# Try it
Output all of the lines below exactly, and leave out each image.

# Records to process
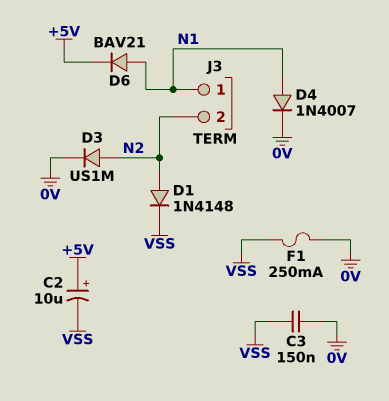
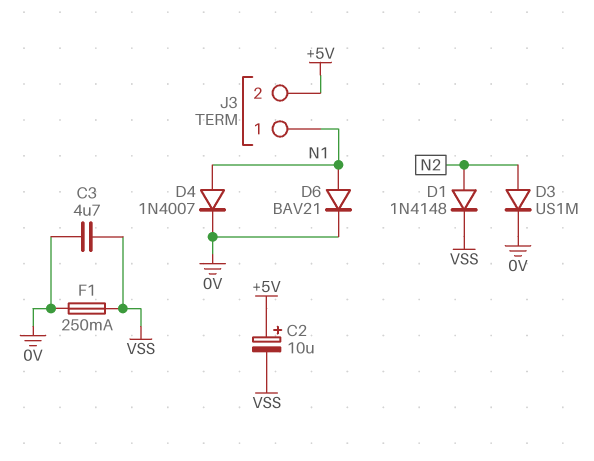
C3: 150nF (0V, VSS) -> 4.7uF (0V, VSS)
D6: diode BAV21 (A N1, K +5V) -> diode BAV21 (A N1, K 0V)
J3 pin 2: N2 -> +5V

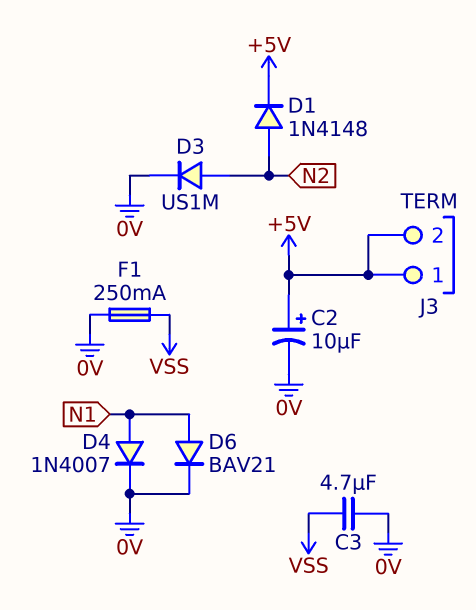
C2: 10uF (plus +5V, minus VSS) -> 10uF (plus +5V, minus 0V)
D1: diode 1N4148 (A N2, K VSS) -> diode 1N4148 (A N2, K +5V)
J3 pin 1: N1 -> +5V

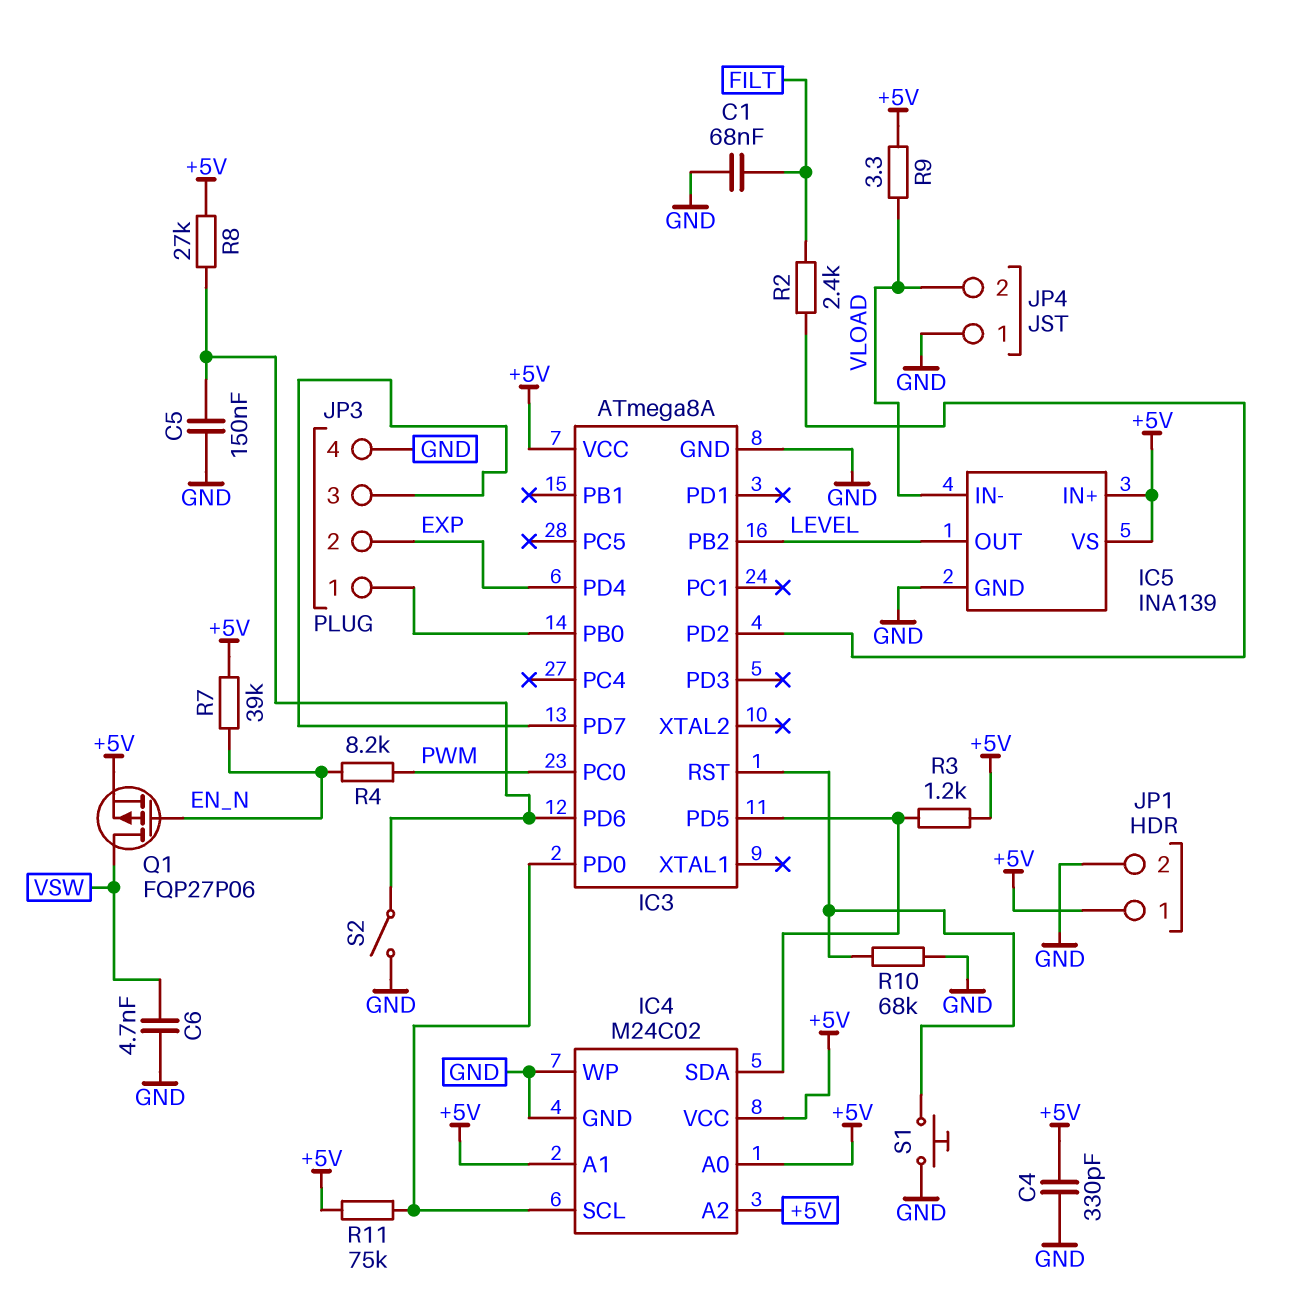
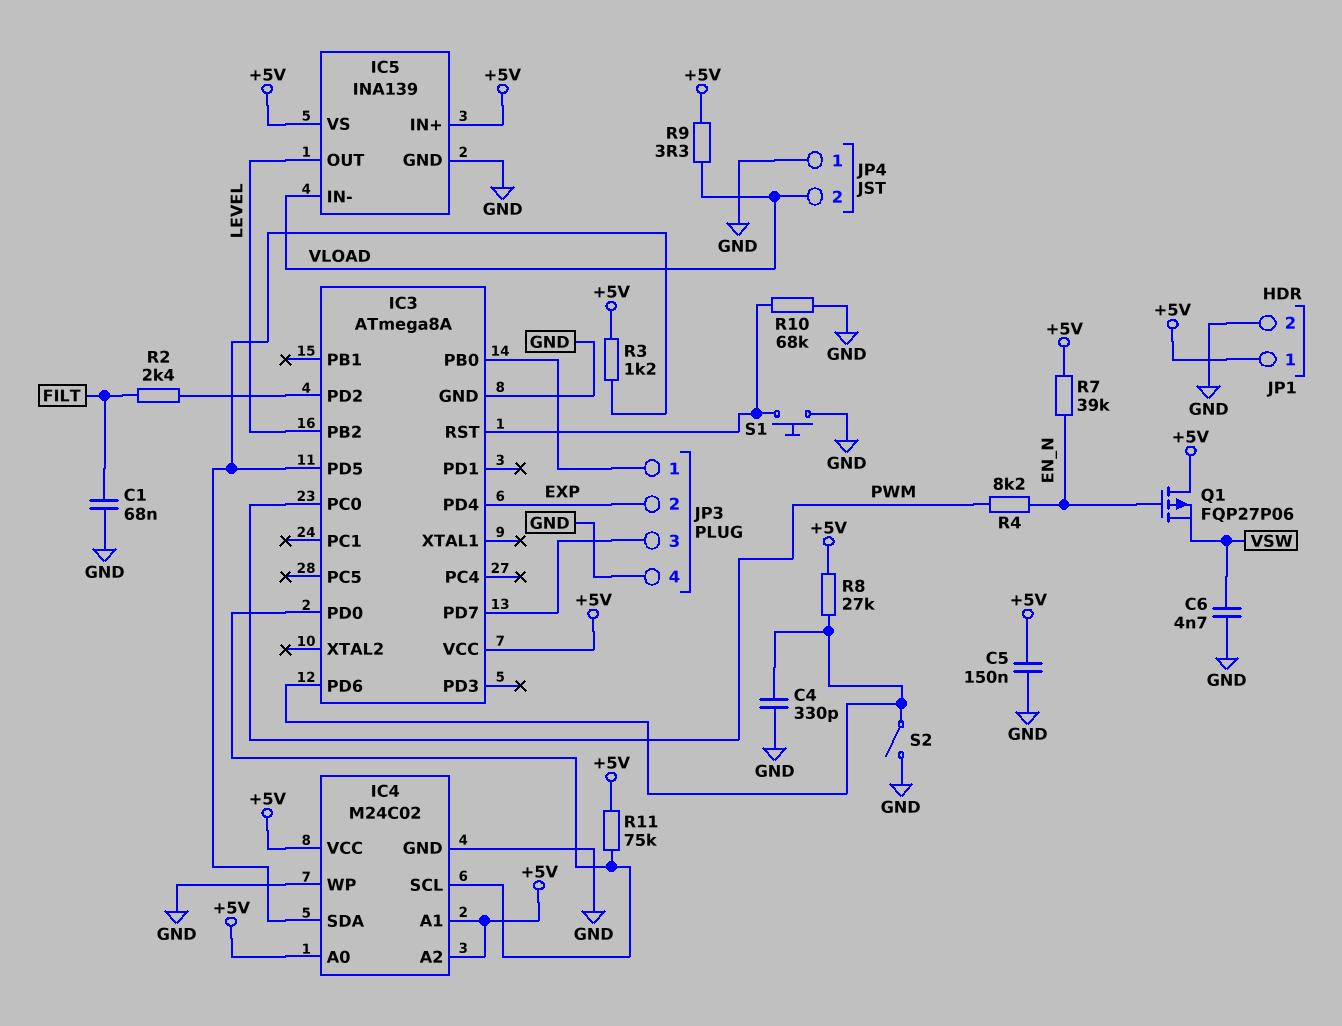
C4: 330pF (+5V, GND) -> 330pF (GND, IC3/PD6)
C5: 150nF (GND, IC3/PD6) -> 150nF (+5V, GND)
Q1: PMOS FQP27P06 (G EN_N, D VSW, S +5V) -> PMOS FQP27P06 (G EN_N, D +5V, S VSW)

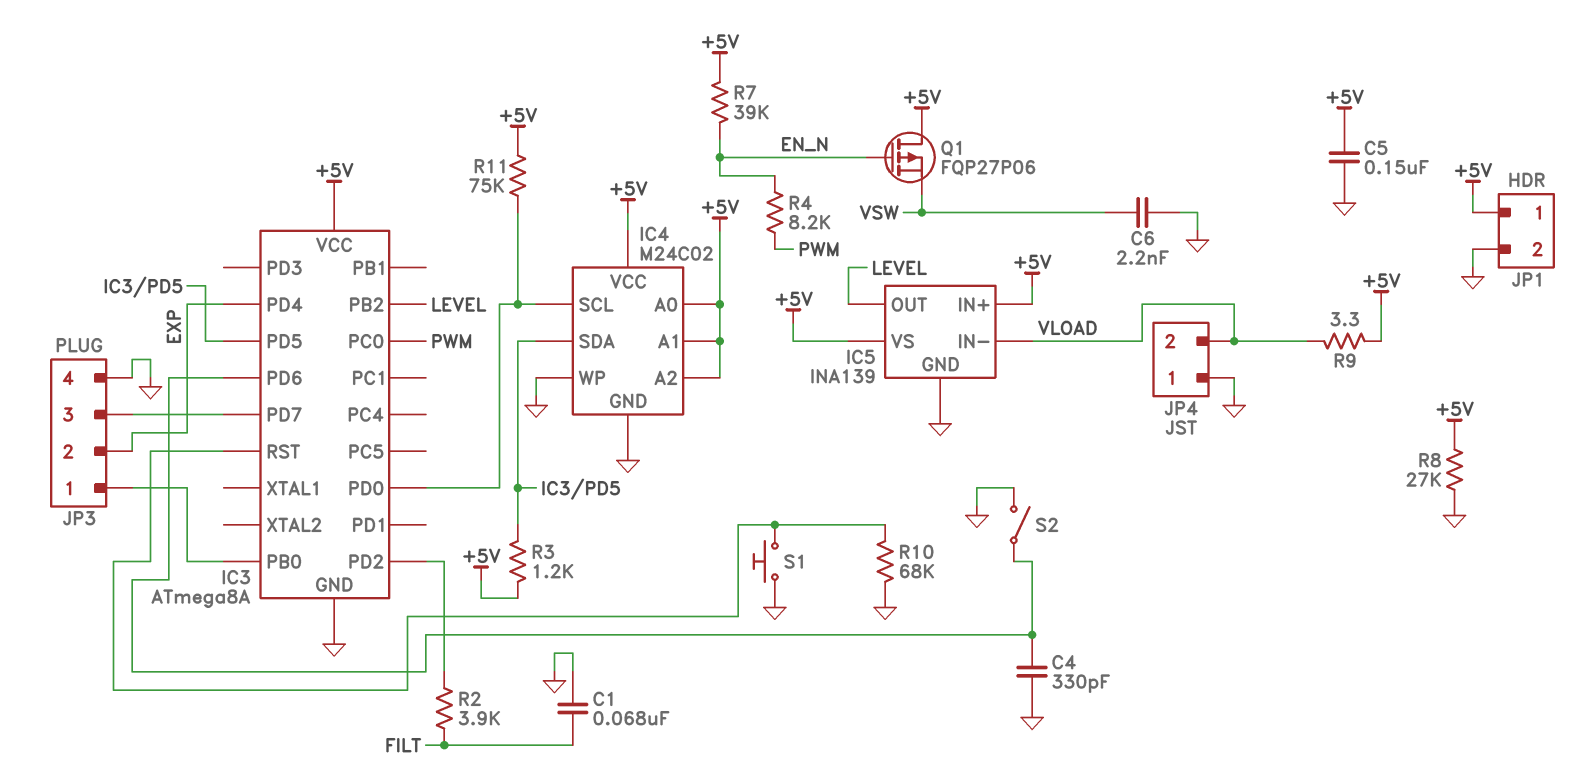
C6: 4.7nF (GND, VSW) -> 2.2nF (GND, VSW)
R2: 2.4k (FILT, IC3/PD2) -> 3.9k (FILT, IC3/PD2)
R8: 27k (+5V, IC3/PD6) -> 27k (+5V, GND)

# Answer box
C3: 150nF (0V, VSS) -> 4.7uF (0V, VSS)
D6: diode BAV21 (A N1, K +5V) -> diode BAV21 (A N1, K 0V)
J3 pin 2: N2 -> +5V

C2: 10uF (plus +5V, minus VSS) -> 10uF (plus +5V, minus 0V)
D1: diode 1N4148 (A N2, K VSS) -> diode 1N4148 (A N2, K +5V)
J3 pin 1: N1 -> +5V

C4: 330pF (+5V, GND) -> 330pF (GND, IC3/PD6)
C5: 150nF (GND, IC3/PD6) -> 150nF (+5V, GND)
Q1: PMOS FQP27P06 (G EN_N, D VSW, S +5V) -> PMOS FQP27P06 (G EN_N, D +5V, S VSW)

C6: 4.7nF (GND, VSW) -> 2.2nF (GND, VSW)
R2: 2.4k (FILT, IC3/PD2) -> 3.9k (FILT, IC3/PD2)
R8: 27k (+5V, IC3/PD6) -> 27k (+5V, GND)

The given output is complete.